*Aim of the exercise*. Your task is to find every line of the listing that includes "orange" and copy it.

*Study material*.
============
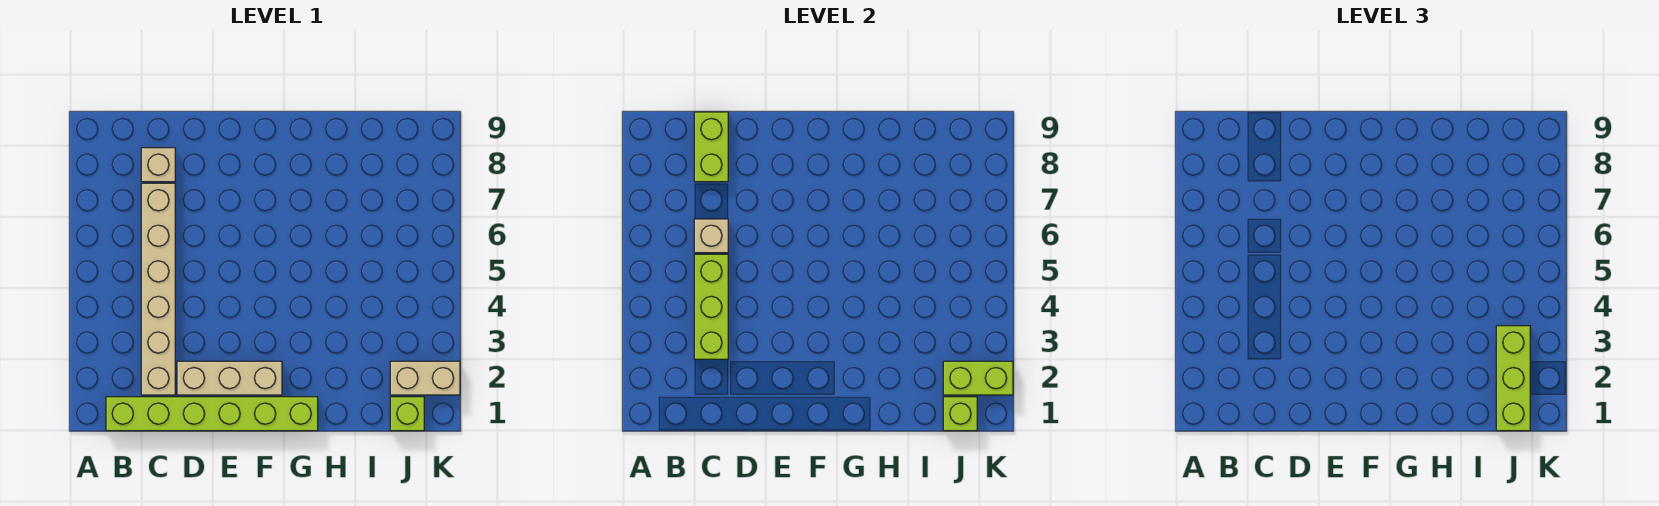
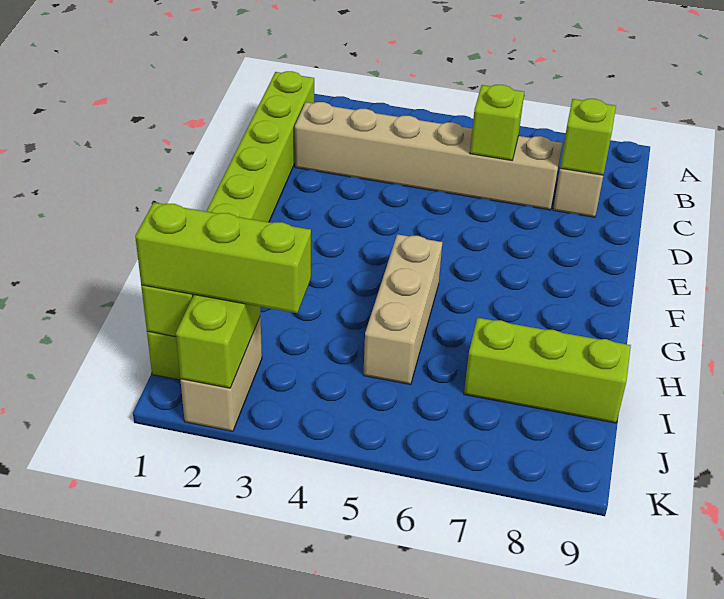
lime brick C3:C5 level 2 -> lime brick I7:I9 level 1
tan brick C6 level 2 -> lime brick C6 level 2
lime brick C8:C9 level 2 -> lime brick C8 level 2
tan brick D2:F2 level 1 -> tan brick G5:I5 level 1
============
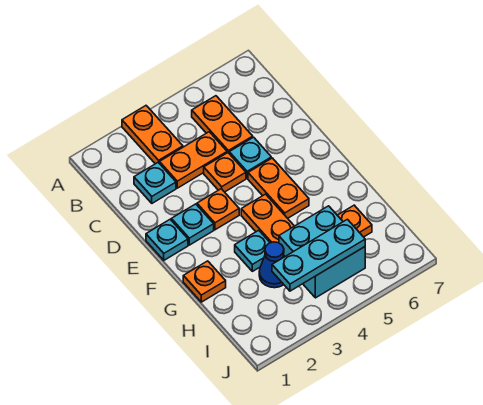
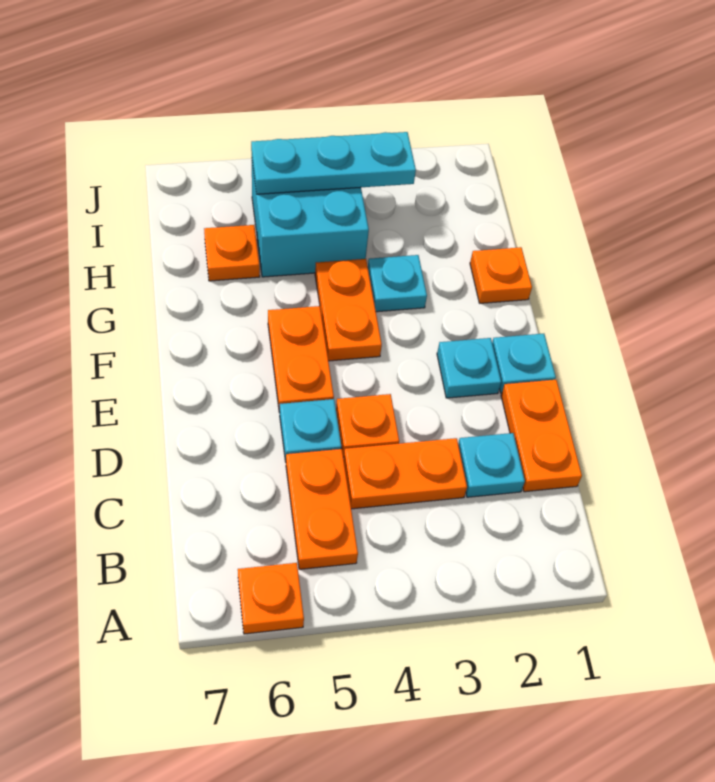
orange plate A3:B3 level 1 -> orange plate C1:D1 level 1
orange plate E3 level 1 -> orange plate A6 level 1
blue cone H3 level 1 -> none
============
*Exercise response*.
orange plate A3:B3 level 1 -> orange plate C1:D1 level 1
orange plate E3 level 1 -> orange plate A6 level 1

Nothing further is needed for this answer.